§ **WORK TO BE COMPLETED**
Exactly the lines from the one with "(blue) <877, 354>" through the final line of the entries, and nothing else, should appear in the answer; no pictures go in it.

§ **PROVIDED DATA**
● ● ● ●

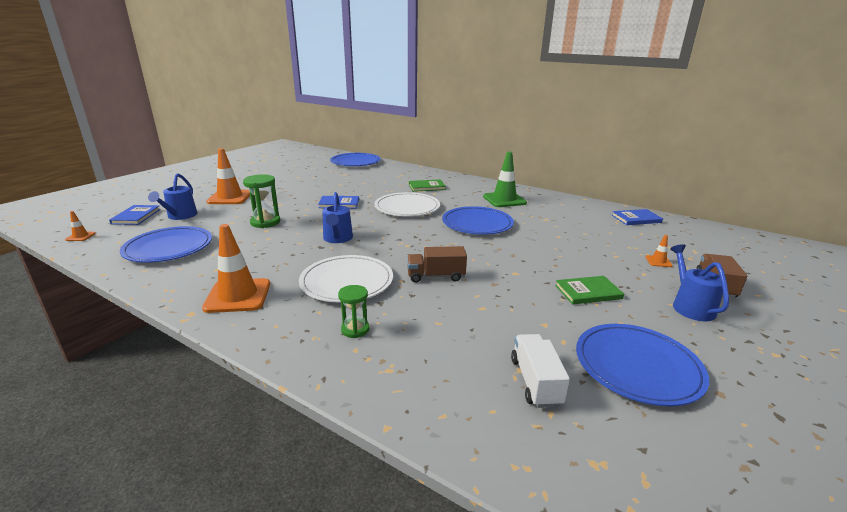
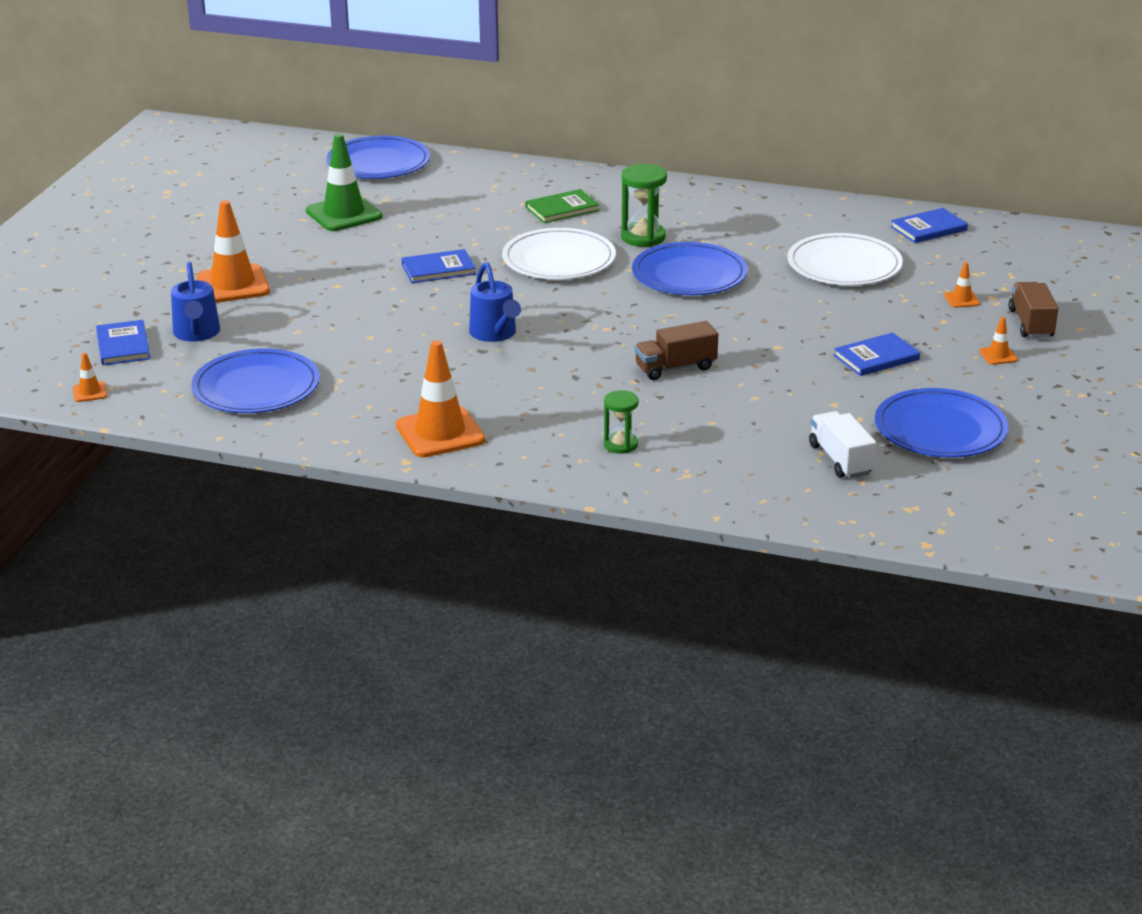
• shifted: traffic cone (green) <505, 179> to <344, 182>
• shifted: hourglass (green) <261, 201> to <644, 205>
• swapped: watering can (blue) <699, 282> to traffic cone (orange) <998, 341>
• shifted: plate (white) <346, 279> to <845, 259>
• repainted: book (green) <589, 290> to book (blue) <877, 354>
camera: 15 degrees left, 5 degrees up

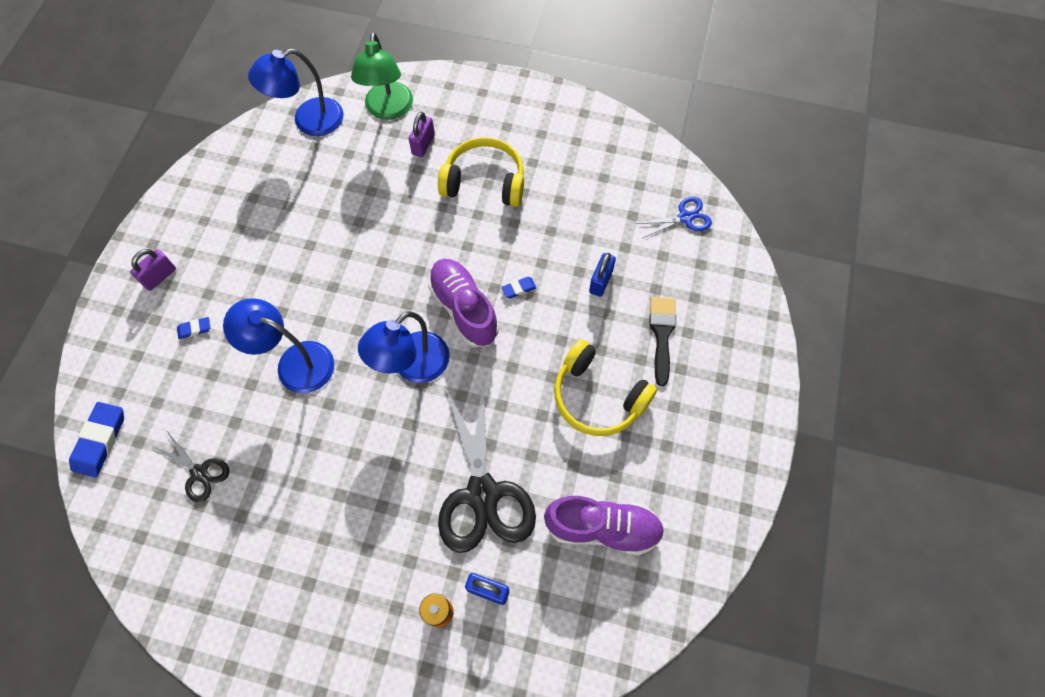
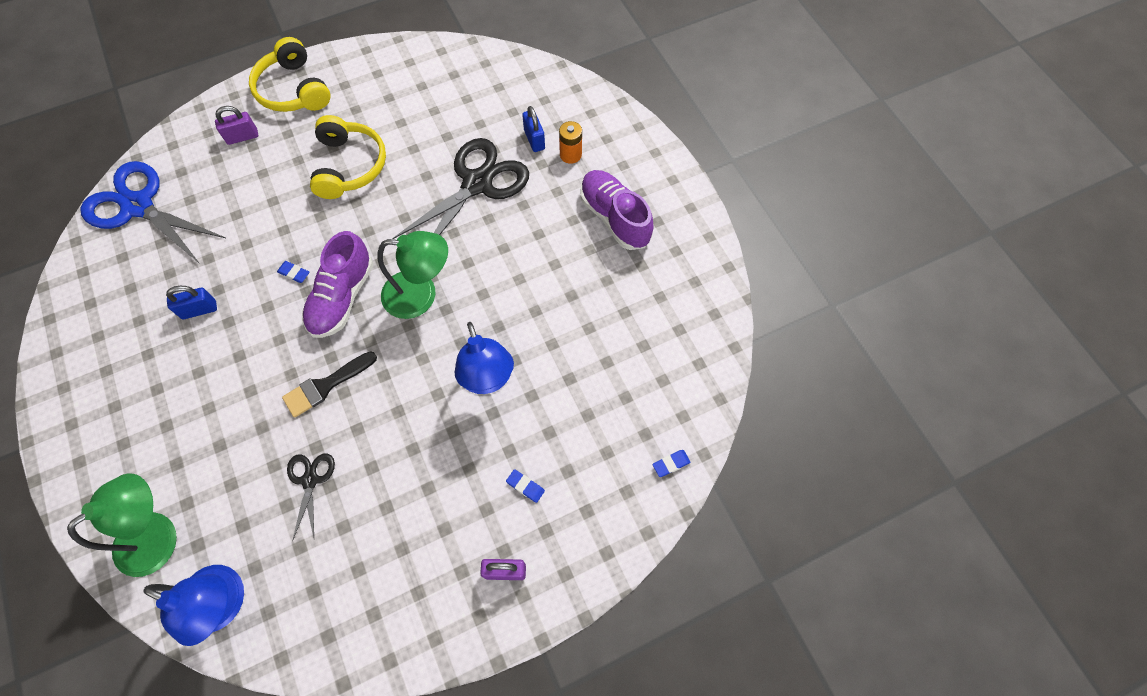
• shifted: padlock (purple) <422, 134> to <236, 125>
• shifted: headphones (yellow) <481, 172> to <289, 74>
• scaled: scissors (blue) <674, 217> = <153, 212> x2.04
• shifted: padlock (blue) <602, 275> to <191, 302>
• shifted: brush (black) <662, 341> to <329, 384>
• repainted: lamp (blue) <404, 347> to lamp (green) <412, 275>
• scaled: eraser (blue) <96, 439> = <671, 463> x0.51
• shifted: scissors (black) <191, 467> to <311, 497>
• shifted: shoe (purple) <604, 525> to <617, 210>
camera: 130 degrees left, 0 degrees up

● ● ● ●

§ **PROBLEM SOLUTION**
• repainted: book (green) <589, 290> to book (blue) <877, 354>
camera: 15 degrees left, 5 degrees up

• shifted: padlock (purple) <422, 134> to <236, 125>
• shifted: headphones (yellow) <481, 172> to <289, 74>
• scaled: scissors (blue) <674, 217> = <153, 212> x2.04
• shifted: padlock (blue) <602, 275> to <191, 302>
• shifted: brush (black) <662, 341> to <329, 384>
• repainted: lamp (blue) <404, 347> to lamp (green) <412, 275>
• scaled: eraser (blue) <96, 439> = <671, 463> x0.51
• shifted: scissors (black) <191, 467> to <311, 497>
• shifted: shoe (purple) <604, 525> to <617, 210>
camera: 130 degrees left, 0 degrees up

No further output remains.